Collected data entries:
----------------------------------------

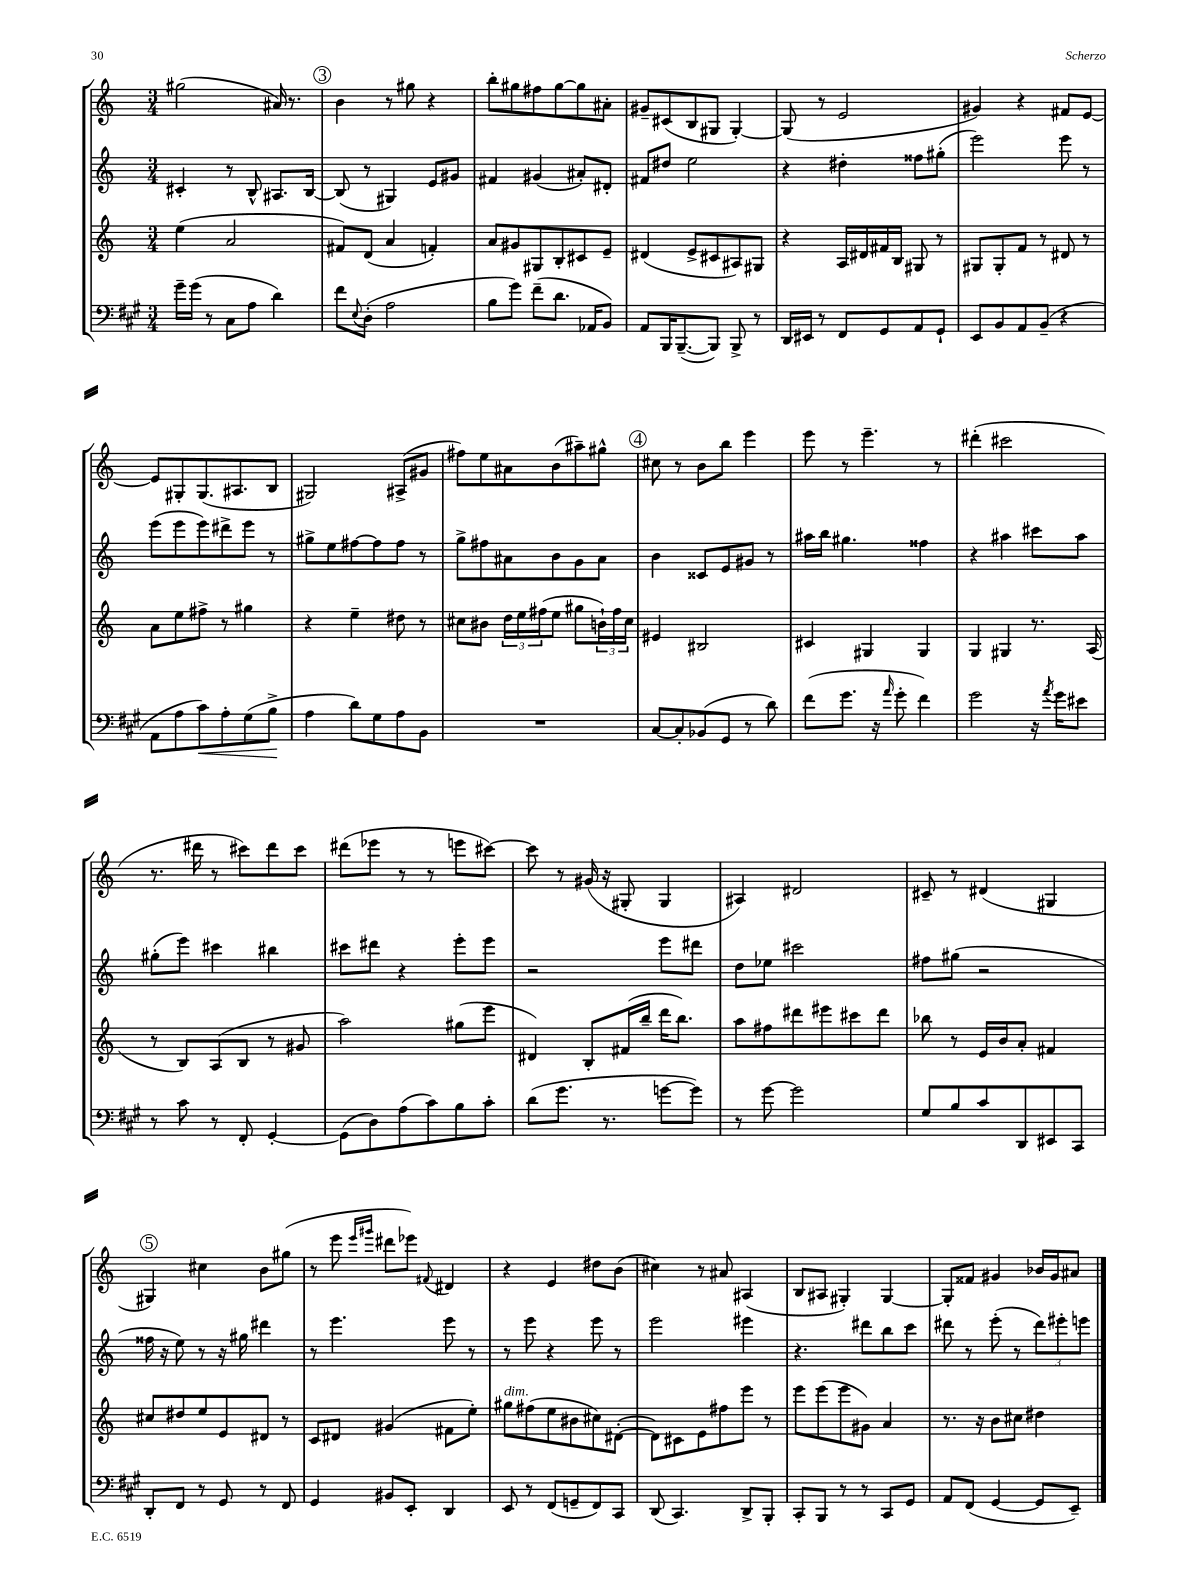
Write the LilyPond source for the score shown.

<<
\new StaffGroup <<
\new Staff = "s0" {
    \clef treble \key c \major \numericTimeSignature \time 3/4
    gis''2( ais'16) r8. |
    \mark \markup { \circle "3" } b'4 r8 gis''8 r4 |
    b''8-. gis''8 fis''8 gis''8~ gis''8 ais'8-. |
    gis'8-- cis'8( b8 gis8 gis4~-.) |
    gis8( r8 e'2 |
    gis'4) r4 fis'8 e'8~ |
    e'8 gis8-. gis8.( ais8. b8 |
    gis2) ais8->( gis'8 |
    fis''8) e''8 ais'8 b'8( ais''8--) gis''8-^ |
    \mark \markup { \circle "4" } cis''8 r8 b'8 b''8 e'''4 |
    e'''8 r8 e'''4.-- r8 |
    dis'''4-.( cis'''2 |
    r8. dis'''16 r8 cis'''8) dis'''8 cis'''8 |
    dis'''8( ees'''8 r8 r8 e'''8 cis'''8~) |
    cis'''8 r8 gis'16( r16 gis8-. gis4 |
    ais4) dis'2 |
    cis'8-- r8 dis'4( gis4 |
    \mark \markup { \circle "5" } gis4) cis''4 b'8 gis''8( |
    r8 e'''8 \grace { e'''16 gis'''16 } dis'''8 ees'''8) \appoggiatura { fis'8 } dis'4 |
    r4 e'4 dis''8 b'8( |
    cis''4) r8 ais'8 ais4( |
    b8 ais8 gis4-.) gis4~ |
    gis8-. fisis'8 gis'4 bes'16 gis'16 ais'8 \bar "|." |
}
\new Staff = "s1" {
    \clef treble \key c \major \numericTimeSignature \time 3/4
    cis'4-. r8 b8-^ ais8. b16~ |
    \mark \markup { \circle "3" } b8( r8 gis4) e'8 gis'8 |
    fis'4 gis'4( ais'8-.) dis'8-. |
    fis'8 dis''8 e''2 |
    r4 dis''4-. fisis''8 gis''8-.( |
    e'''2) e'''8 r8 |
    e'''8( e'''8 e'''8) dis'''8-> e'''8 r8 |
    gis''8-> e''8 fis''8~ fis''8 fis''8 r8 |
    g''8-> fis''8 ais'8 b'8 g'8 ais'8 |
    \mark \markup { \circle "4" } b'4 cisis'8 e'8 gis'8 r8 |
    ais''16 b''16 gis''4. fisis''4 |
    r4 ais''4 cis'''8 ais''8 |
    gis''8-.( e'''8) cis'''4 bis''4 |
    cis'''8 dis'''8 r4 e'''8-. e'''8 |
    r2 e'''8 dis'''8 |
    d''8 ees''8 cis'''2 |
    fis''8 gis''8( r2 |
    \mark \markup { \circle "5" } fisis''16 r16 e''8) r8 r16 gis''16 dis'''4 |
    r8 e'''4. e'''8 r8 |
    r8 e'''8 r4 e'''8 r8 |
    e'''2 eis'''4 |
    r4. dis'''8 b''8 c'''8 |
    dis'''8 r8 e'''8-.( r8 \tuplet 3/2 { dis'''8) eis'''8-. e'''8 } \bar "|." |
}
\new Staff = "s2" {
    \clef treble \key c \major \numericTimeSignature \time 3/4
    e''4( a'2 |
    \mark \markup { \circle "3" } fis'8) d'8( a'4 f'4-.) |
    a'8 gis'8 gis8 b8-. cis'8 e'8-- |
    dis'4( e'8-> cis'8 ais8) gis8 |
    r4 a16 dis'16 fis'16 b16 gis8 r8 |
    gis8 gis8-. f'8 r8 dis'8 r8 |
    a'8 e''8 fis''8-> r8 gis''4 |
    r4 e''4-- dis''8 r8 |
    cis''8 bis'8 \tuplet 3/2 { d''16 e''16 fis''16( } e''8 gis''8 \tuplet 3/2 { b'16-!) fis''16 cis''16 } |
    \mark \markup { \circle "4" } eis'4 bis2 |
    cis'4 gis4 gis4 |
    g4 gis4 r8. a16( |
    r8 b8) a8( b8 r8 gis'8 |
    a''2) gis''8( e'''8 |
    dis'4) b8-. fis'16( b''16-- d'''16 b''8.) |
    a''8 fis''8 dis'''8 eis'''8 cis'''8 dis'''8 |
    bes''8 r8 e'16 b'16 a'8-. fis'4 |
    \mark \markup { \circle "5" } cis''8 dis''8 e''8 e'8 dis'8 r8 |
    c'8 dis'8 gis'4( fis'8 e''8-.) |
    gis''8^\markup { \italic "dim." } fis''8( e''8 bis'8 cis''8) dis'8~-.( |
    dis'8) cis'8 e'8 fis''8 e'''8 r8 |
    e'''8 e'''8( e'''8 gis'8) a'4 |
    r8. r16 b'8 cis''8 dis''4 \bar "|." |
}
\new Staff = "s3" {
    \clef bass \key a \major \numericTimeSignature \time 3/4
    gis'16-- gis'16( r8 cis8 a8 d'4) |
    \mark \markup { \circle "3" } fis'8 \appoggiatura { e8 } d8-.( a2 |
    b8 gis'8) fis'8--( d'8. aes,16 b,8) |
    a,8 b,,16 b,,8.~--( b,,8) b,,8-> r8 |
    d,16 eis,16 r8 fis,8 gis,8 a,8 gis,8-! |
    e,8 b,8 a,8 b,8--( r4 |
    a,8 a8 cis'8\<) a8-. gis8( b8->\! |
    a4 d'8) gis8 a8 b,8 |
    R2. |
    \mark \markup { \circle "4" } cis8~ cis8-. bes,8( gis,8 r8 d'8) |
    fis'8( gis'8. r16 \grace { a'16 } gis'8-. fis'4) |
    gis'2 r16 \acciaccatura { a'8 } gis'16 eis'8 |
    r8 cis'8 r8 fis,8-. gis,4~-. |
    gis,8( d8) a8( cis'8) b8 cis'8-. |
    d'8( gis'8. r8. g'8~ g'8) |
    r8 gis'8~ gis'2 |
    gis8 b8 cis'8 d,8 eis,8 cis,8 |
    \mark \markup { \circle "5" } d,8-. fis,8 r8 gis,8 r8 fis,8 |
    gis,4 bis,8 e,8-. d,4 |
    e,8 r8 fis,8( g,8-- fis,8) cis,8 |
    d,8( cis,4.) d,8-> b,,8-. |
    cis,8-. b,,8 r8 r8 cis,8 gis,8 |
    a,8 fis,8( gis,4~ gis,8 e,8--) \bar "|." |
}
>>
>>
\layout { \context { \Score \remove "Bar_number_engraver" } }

----------------------------------------

● **To do**: List every line in the records above that contains the string "tuplet".

● **Task result**:
    dis'''8 r8 e'''8-.( r8 \tuplet 3/2 { dis'''8) eis'''8-. e'''8 } \bar "|." |
    cis''8 bis'8 \tuplet 3/2 { d''16 e''16 fis''16( } e''8 gis''8 \tuplet 3/2 { b'16-!) fis''16 cis''16 } |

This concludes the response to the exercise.